INFORMATION SHOWN Start Marker

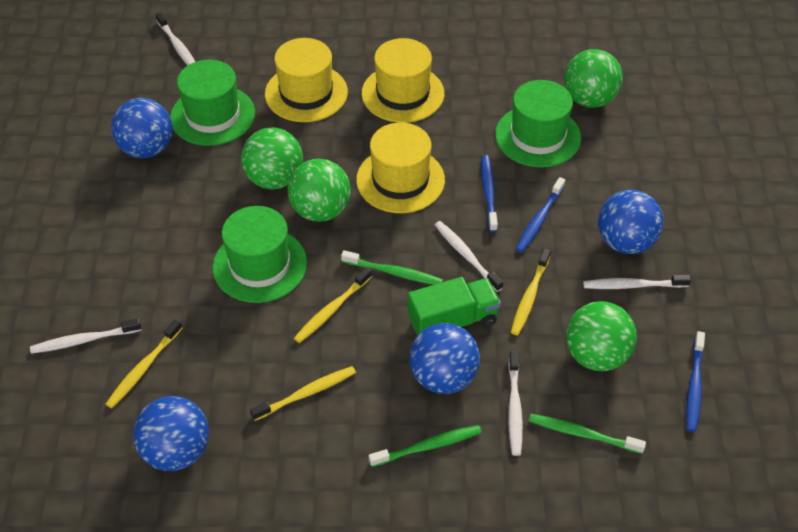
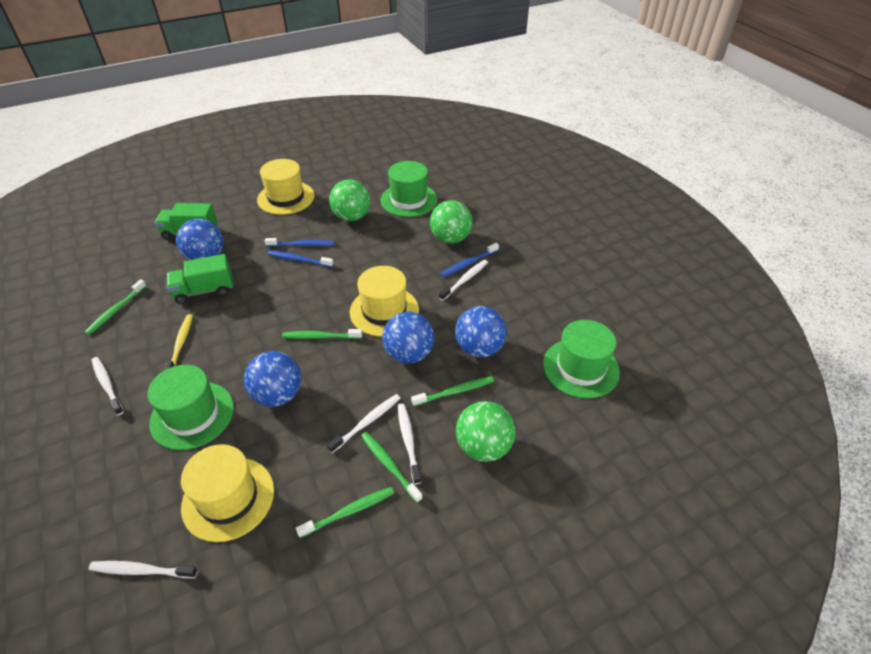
green ball: 4 -> 3
green toothbrush: 3 -> 5
green truck: 1 -> 2
yellow toothbrush: 4 -> 1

INFORMATION SHOWN End Marker

▸ **TASK DETAILS**: Copy out each line of the data in which the word "toothbrush" appears.

▸ **RESULT**:
green toothbrush: 3 -> 5
yellow toothbrush: 4 -> 1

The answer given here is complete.